*** Opening of Source records ***
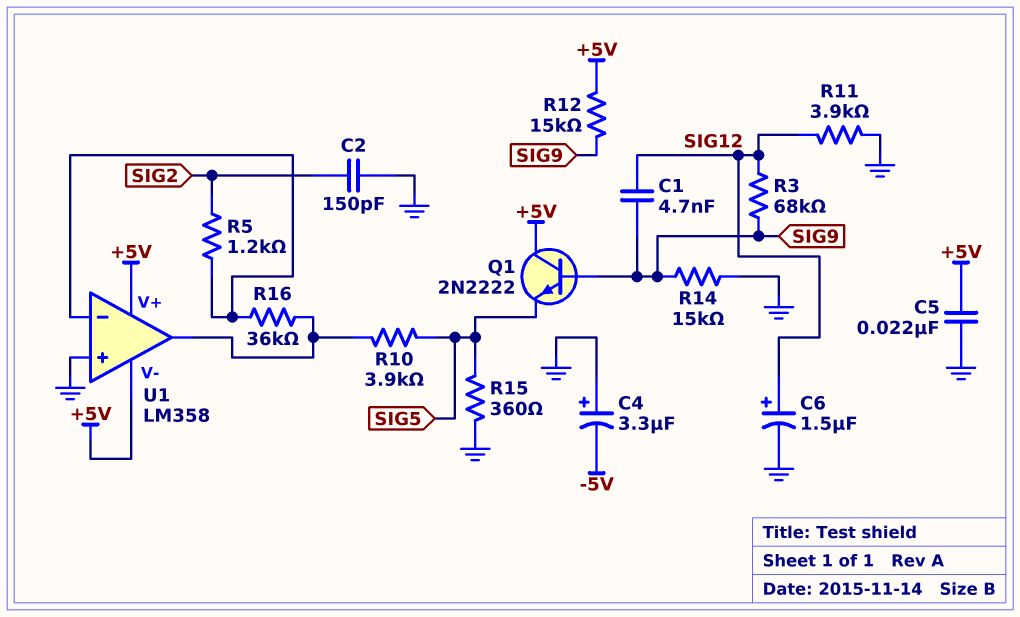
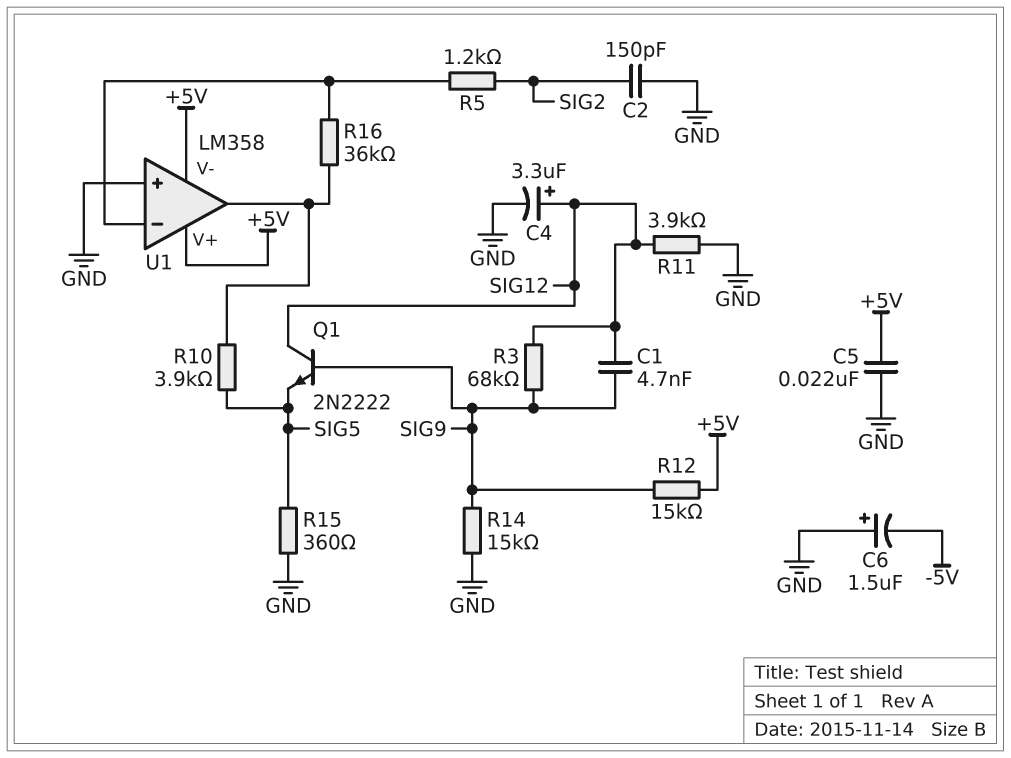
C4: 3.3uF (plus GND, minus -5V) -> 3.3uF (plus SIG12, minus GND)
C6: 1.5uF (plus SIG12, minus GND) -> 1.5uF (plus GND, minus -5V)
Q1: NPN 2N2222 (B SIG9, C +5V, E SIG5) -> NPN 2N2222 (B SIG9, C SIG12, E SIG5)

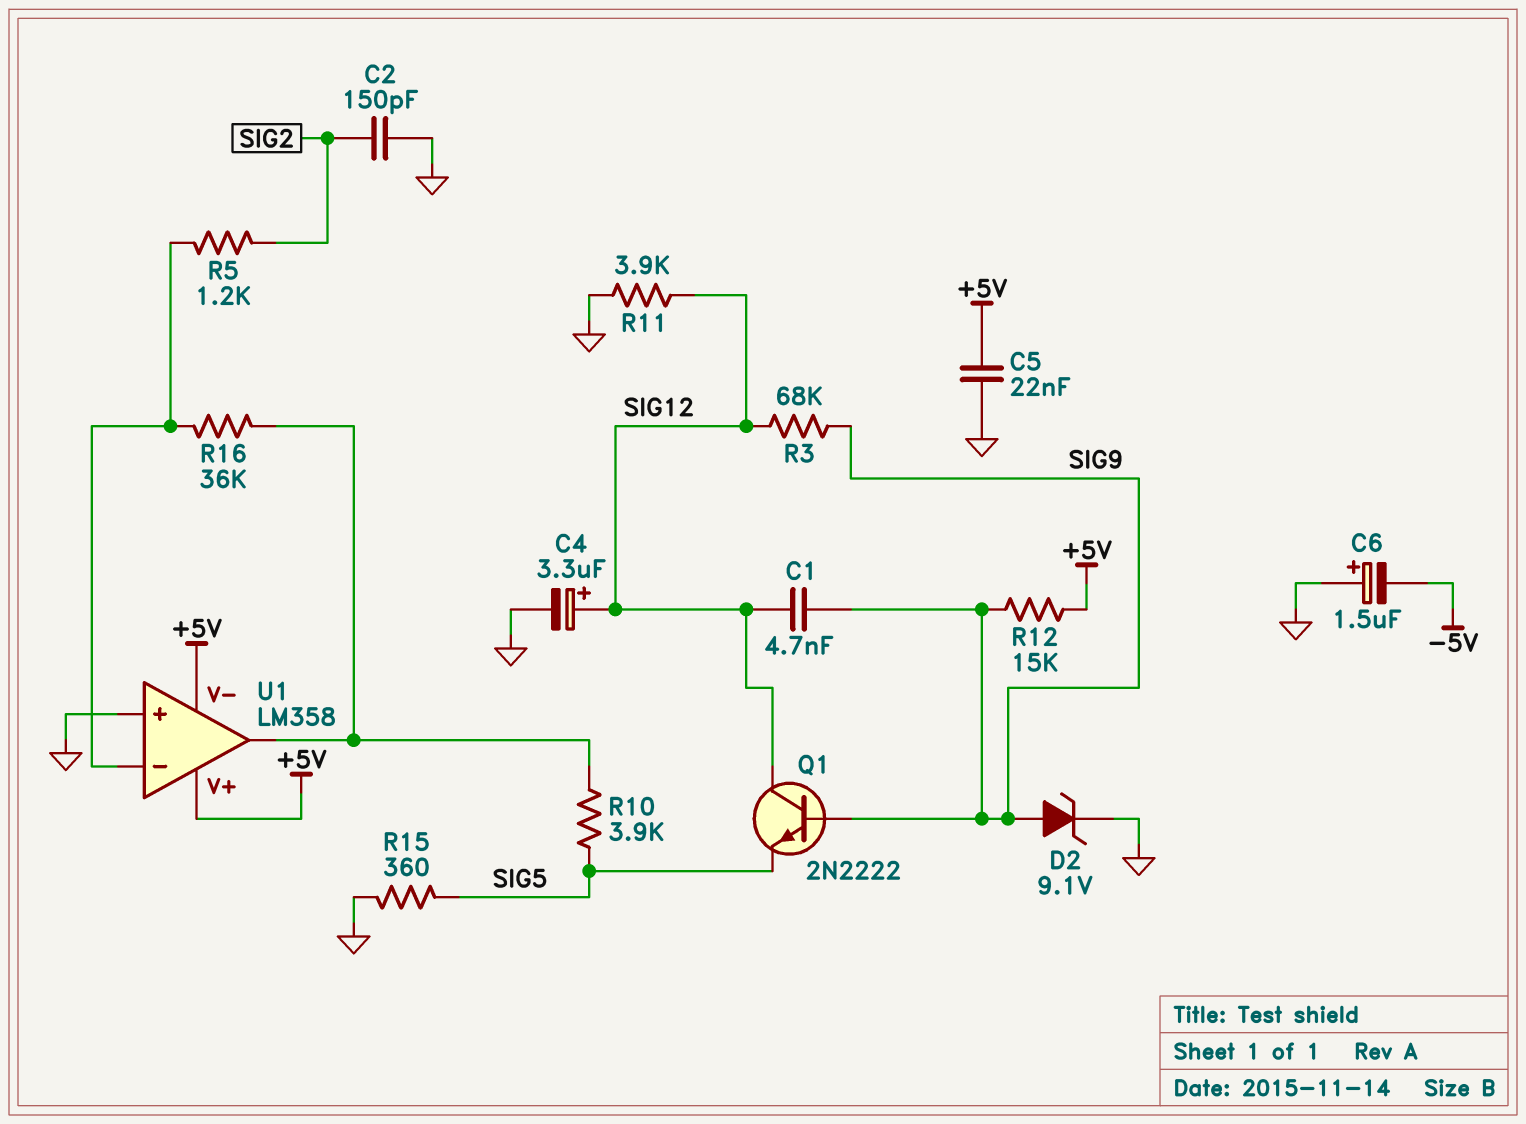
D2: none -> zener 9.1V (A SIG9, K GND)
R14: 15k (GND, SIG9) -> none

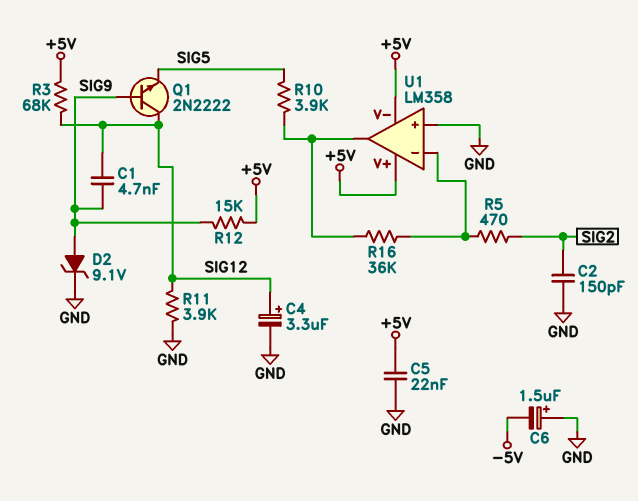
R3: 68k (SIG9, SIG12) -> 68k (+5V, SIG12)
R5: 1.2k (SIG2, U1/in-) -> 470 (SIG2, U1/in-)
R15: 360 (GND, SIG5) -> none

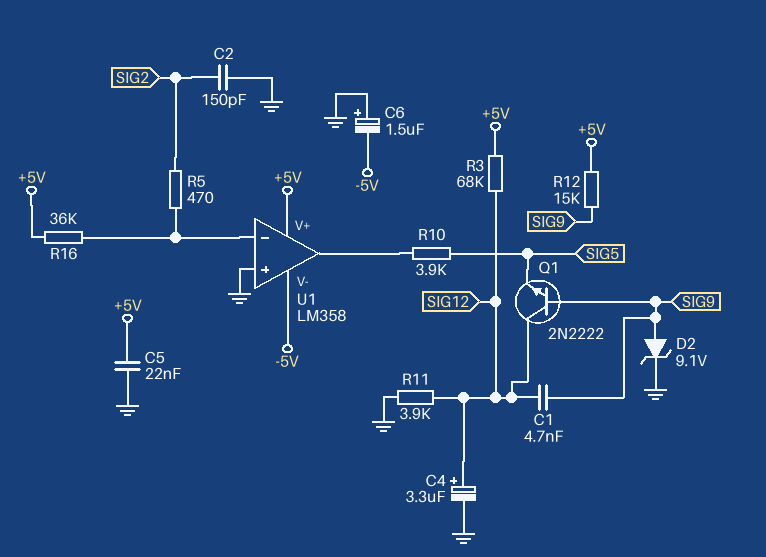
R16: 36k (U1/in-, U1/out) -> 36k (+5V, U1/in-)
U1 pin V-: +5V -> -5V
*** Close of Source records ***
*** Opening of Source records ***
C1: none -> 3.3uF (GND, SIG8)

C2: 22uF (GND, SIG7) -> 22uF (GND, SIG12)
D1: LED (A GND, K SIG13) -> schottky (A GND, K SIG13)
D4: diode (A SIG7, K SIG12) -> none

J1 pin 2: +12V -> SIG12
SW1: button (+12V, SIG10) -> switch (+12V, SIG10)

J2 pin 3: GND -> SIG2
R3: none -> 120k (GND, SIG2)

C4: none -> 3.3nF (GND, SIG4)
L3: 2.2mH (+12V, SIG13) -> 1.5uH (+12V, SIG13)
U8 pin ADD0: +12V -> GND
*** Close of Source records ***
*** Opening of Source records ***
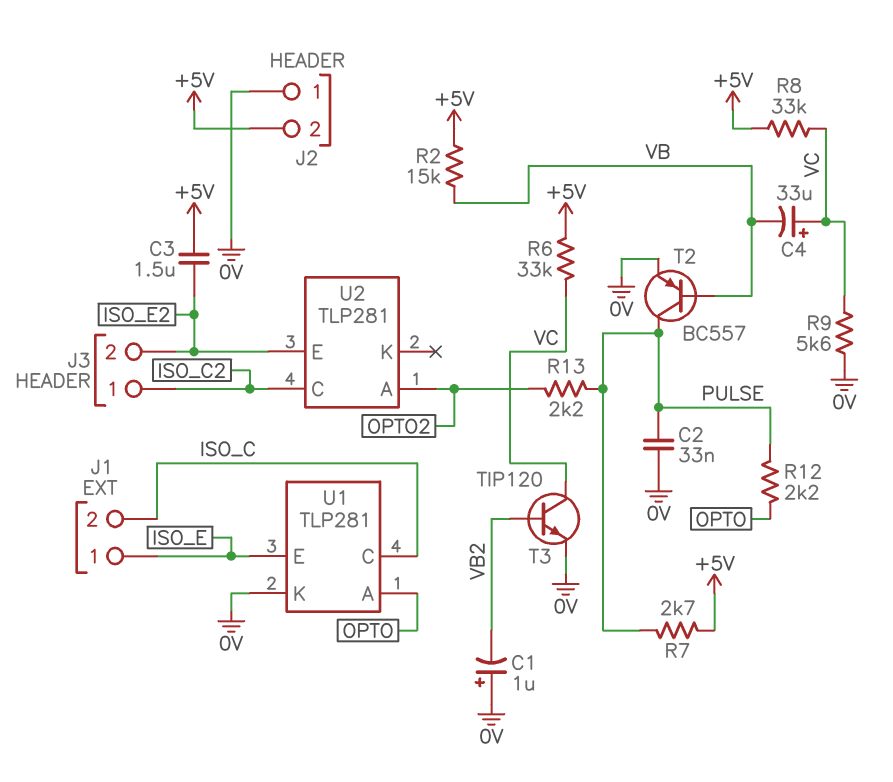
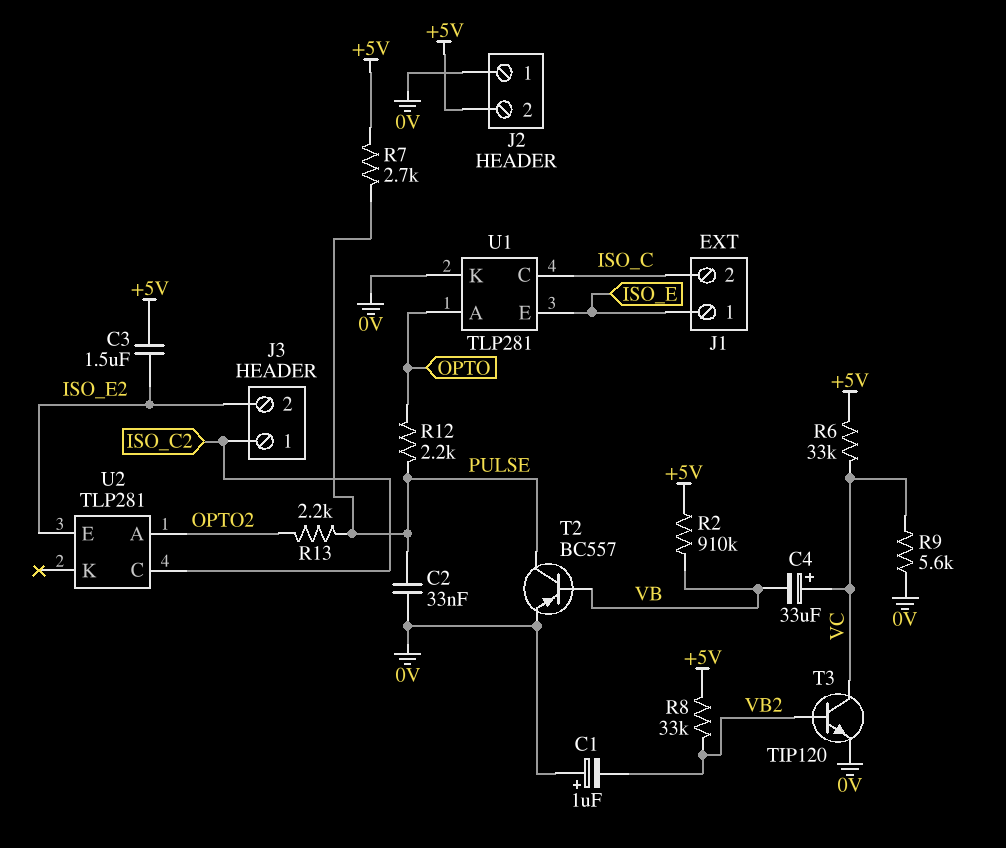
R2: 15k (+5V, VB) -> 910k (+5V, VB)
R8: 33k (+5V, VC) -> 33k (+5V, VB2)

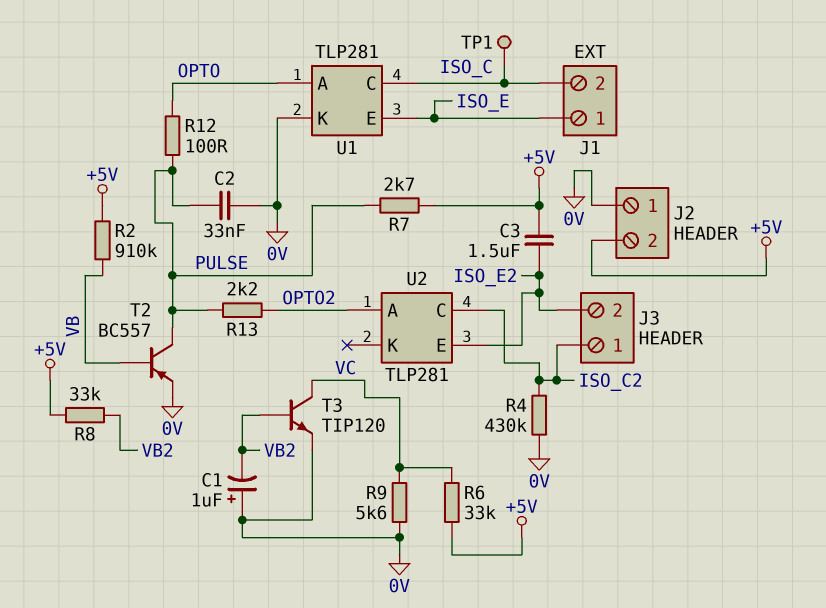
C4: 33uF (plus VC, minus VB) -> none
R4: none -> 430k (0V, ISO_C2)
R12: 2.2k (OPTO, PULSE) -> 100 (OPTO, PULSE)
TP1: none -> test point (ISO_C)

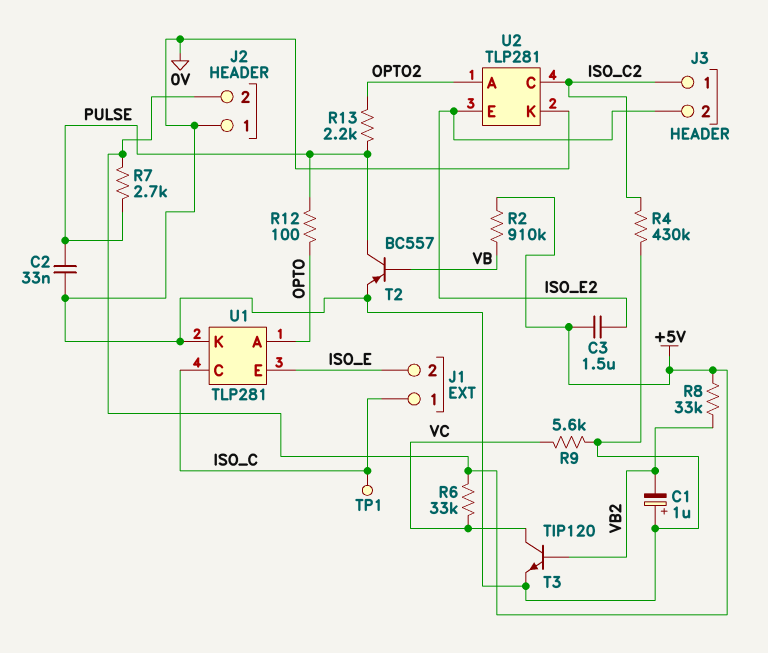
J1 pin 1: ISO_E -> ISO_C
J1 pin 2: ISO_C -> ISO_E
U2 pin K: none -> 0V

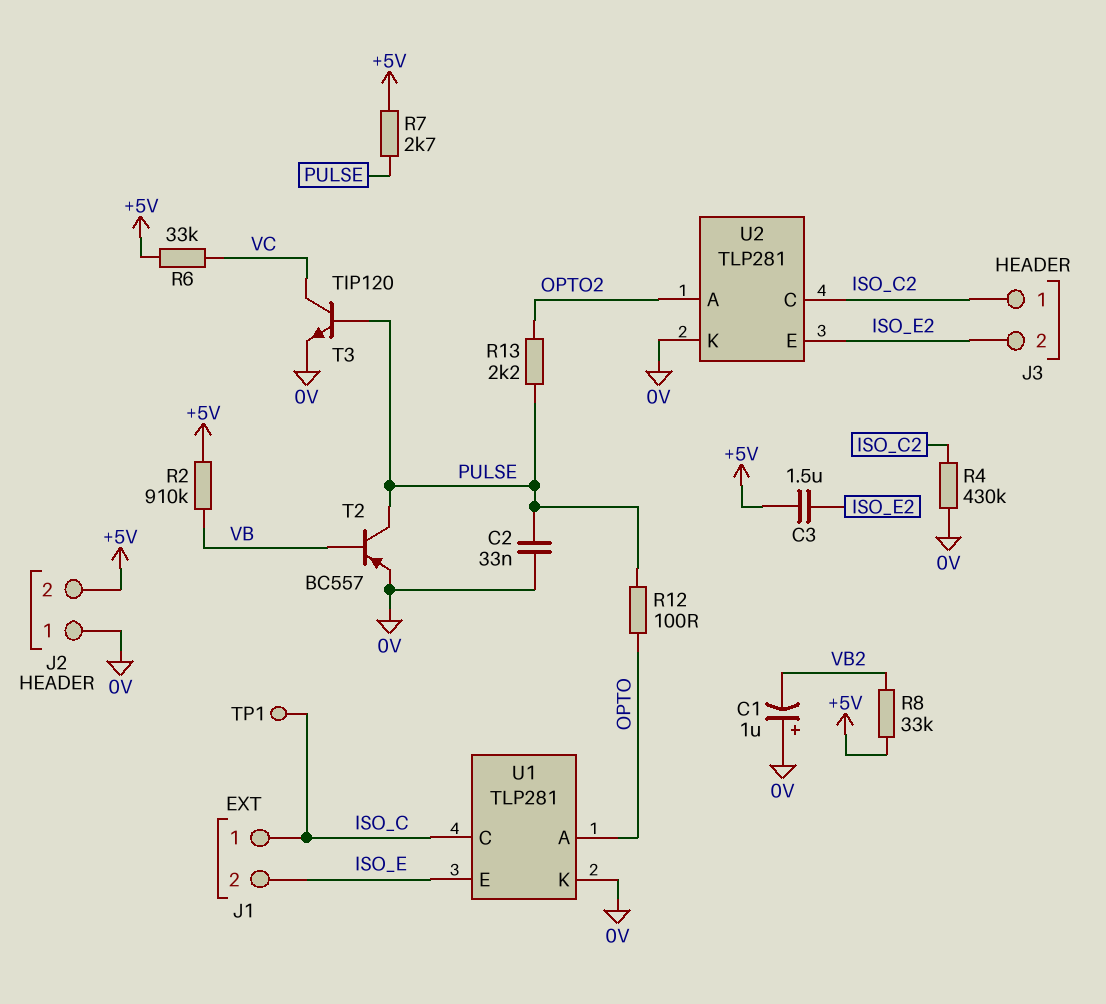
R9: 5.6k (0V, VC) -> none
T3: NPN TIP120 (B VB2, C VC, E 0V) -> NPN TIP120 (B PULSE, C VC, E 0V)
*** Close of Source records ***
■ Prompt ■
What's needed is an exact copy of the lines above from the one with "R2: 15k (+5V, VB) -> 910k (+5V, VB)" through the one with "T3: NPN TIP120", both included; the pictures stay out.

■ Your response ■
R2: 15k (+5V, VB) -> 910k (+5V, VB)
R8: 33k (+5V, VC) -> 33k (+5V, VB2)

C4: 33uF (plus VC, minus VB) -> none
R4: none -> 430k (0V, ISO_C2)
R12: 2.2k (OPTO, PULSE) -> 100 (OPTO, PULSE)
TP1: none -> test point (ISO_C)

J1 pin 1: ISO_E -> ISO_C
J1 pin 2: ISO_C -> ISO_E
U2 pin K: none -> 0V

R9: 5.6k (0V, VC) -> none
T3: NPN TIP120 (B VB2, C VC, E 0V) -> NPN TIP120 (B PULSE, C VC, E 0V)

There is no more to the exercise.